WORK REQUIRED: Write out, as an exact transcription, the line that has "grey spray bottle: [210,170,254,259]" and each line after it through the end of the data below.

INPUT RECORDS:
★ ★ ★

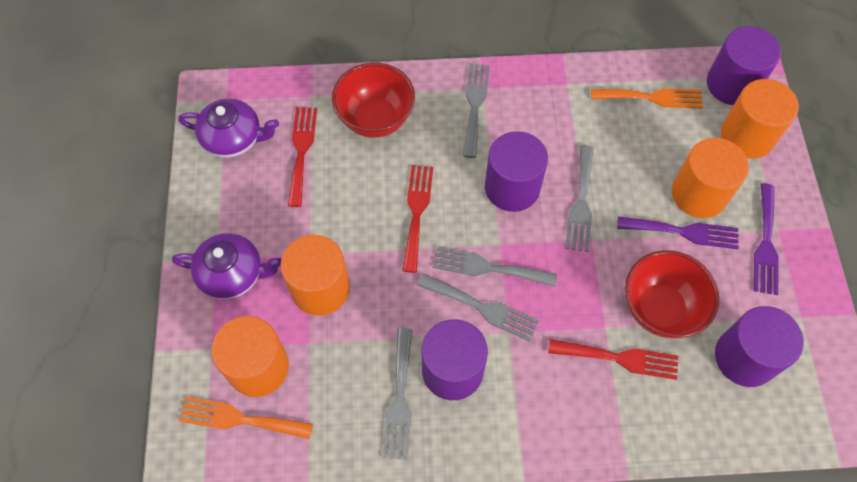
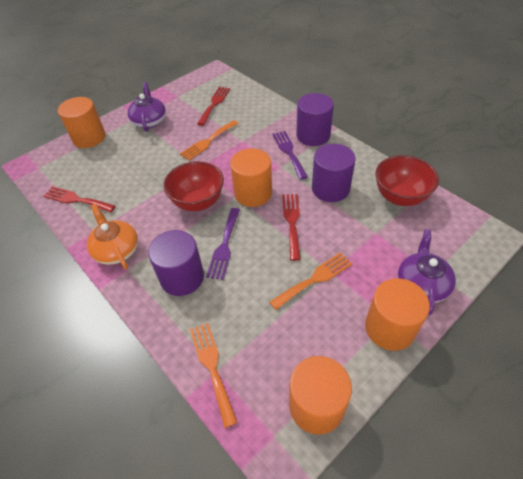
grey fork: [382,328,412,459] [418,274,539,341] [433,246,557,287] [463,63,490,158] [565,145,594,252] = 5 -> none = 0
orange fork: [179,396,313,439] [591,88,703,109] = 2 -> [180,120,239,161] [190,323,238,428] [269,252,352,310] = 3
orange teapot: none = 0 -> [87,204,138,269] = 1
purple cylinder: [421,319,488,400] [485,131,548,212] [707,26,781,105] [715,306,804,387] = 4 -> [148,230,204,296] [296,93,334,146] [312,144,356,202] = 3

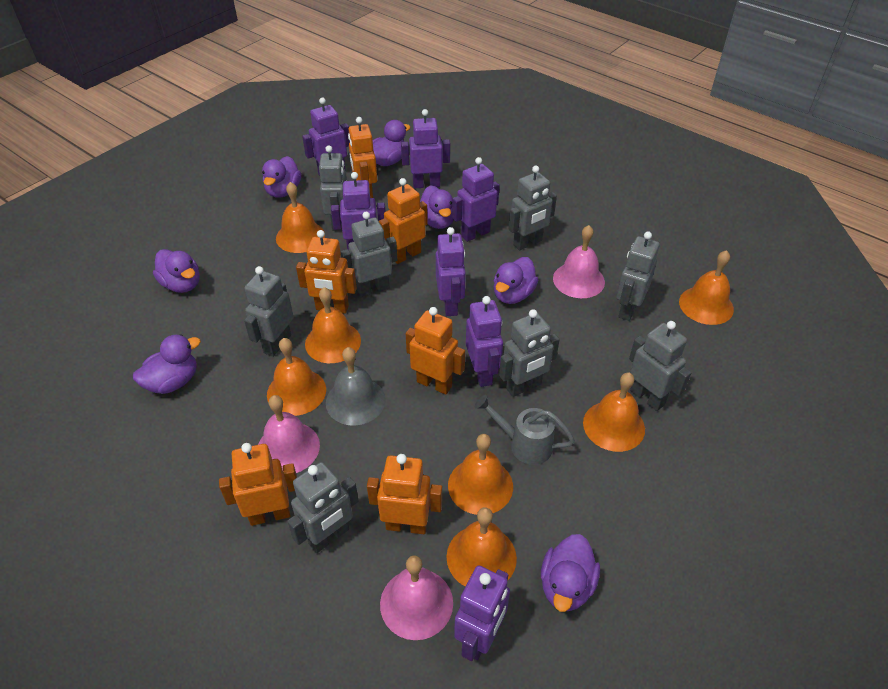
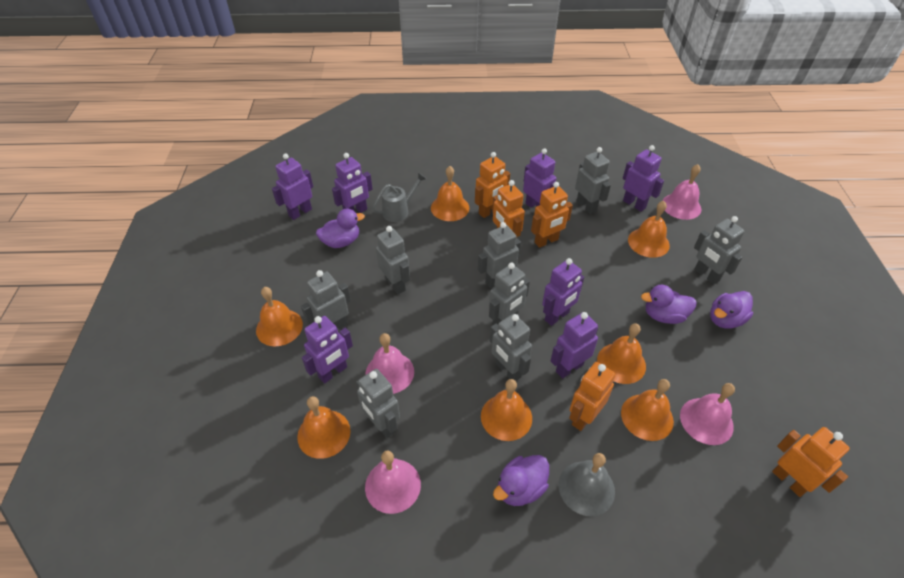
orange robot: [219,443,297,526] [296,230,357,314] [348,117,377,198] [367,454,442,534] [379,178,428,264] [406,307,465,395] = 6 -> [475,152,510,218] [492,180,525,238] [531,182,573,248] [569,362,615,431] [772,427,850,497] = 5
pink bell: [258,395,320,473] [380,556,453,640] [553,225,605,298] = 3 -> [365,333,414,394] [365,451,421,514] [662,164,701,220] [680,383,735,445] = 4
purple duck: [133,334,201,394] [153,249,200,293] [262,156,301,198] [373,120,410,166] [420,185,454,229] [494,257,538,304] [541,534,600,612] = 7 -> [316,209,365,248] [493,455,549,506] [641,285,697,324] [710,291,753,328] = 4

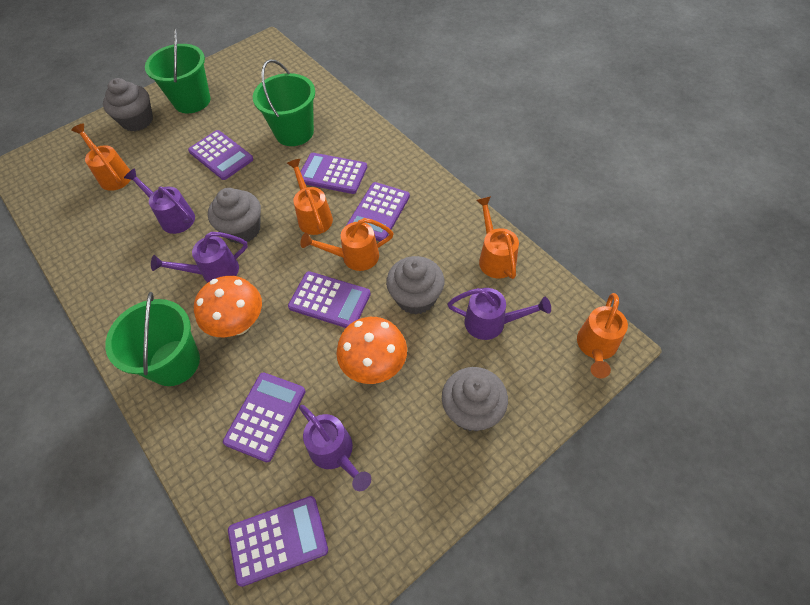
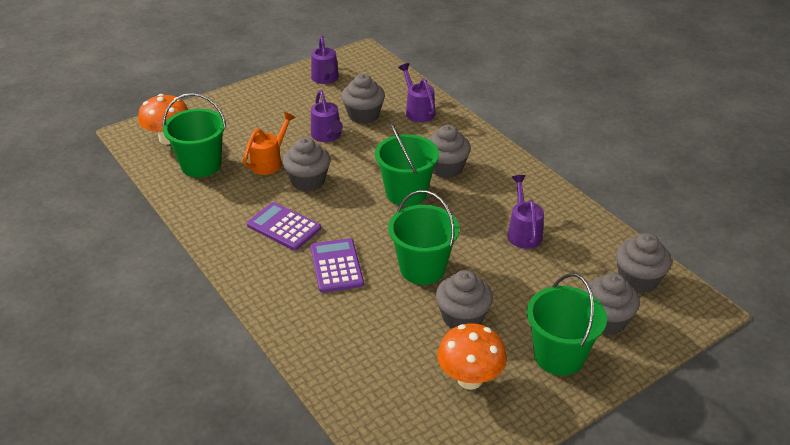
green bucket: [105,292,200,386] [145,28,211,113] [253,59,315,146] = 3 -> [163,93,226,178] [375,123,439,206] [388,190,459,285] [527,273,607,376] = 4
grey cupcake: [103,78,153,131] [208,188,261,244] [386,256,444,315] [442,367,508,432] = 4 -> [282,137,330,191] [341,74,385,124] [428,125,471,178] [436,270,493,329] [583,273,640,335] [616,233,672,293] = 6
orange watering can: [71,124,131,191] [287,159,333,235] [301,218,394,271] [476,196,519,279] [577,293,628,378] = 5 -> [243,112,296,175] = 1
purple calculator: [188,130,254,180] [223,372,305,462] [228,496,328,587] [288,271,371,328] [301,153,367,194] [347,182,410,241] = 6 -> [247,202,321,250] [311,238,364,293] = 2

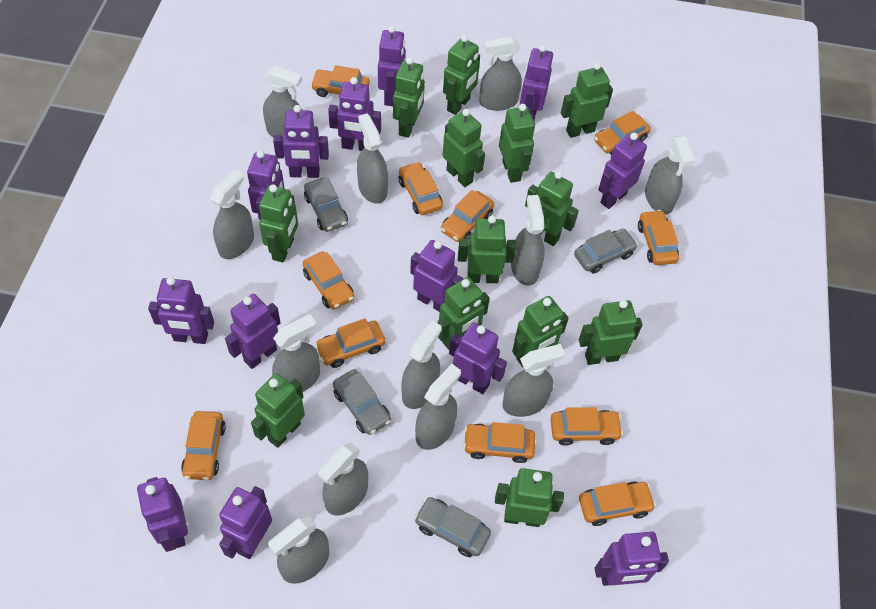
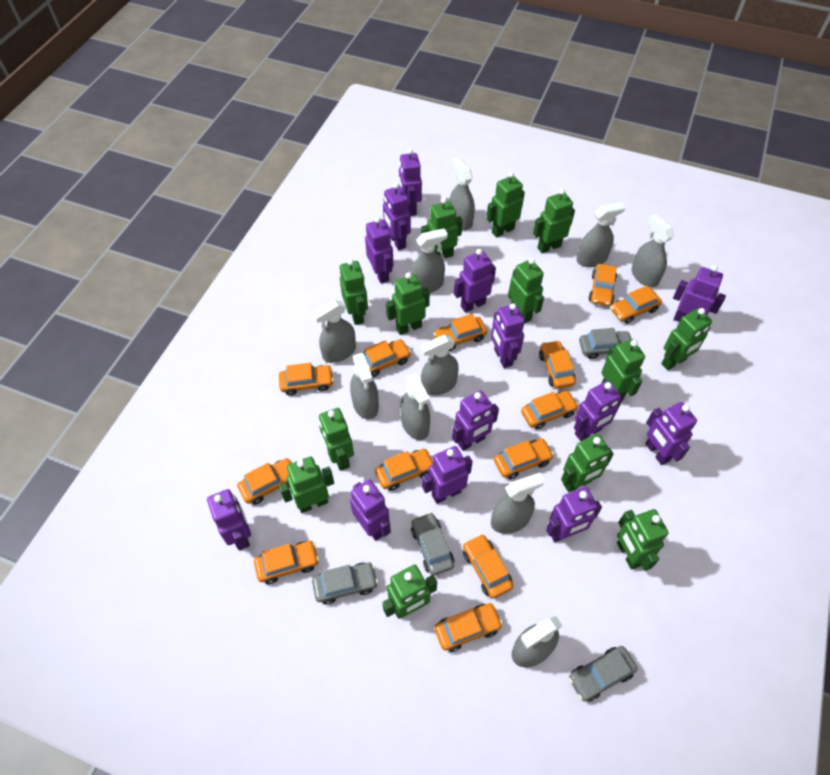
grey spray bottle: [210,170,254,259] [263,66,302,138] [268,516,329,584] [272,314,320,392] [318,443,368,515] [357,113,388,204] [402,321,442,409] [415,364,461,450] [479,37,522,111] [502,344,565,417] [511,195,545,286] [645,135,695,214] = 12 -> [312,300,356,363] [350,353,379,420] [400,374,430,440] [410,228,448,293] [420,335,459,396] [450,158,475,230] [491,473,545,534] [512,616,563,667] [577,202,626,267] [631,214,674,287] = 10
orange car: [181,411,226,480] [302,251,354,309] [311,65,370,97] [315,318,385,368] [399,162,443,215] [441,190,494,242] [463,422,535,463] [551,407,623,446] [579,482,656,526] [594,111,651,155] [638,210,679,265] = 11 -> [237,458,292,505] [254,541,319,584] [279,363,334,396] [363,339,411,377] [375,449,433,491] [433,314,487,351] [434,603,503,652] [463,534,513,599] [494,439,554,480] [521,391,579,429] [539,340,576,389] [589,264,617,306] [611,286,662,324] = 13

★ ★ ★

ANSWER:
grey spray bottle: [210,170,254,259] [263,66,302,138] [268,516,329,584] [272,314,320,392] [318,443,368,515] [357,113,388,204] [402,321,442,409] [415,364,461,450] [479,37,522,111] [502,344,565,417] [511,195,545,286] [645,135,695,214] = 12 -> [312,300,356,363] [350,353,379,420] [400,374,430,440] [410,228,448,293] [420,335,459,396] [450,158,475,230] [491,473,545,534] [512,616,563,667] [577,202,626,267] [631,214,674,287] = 10
orange car: [181,411,226,480] [302,251,354,309] [311,65,370,97] [315,318,385,368] [399,162,443,215] [441,190,494,242] [463,422,535,463] [551,407,623,446] [579,482,656,526] [594,111,651,155] [638,210,679,265] = 11 -> [237,458,292,505] [254,541,319,584] [279,363,334,396] [363,339,411,377] [375,449,433,491] [433,314,487,351] [434,603,503,652] [463,534,513,599] [494,439,554,480] [521,391,579,429] [539,340,576,389] [589,264,617,306] [611,286,662,324] = 13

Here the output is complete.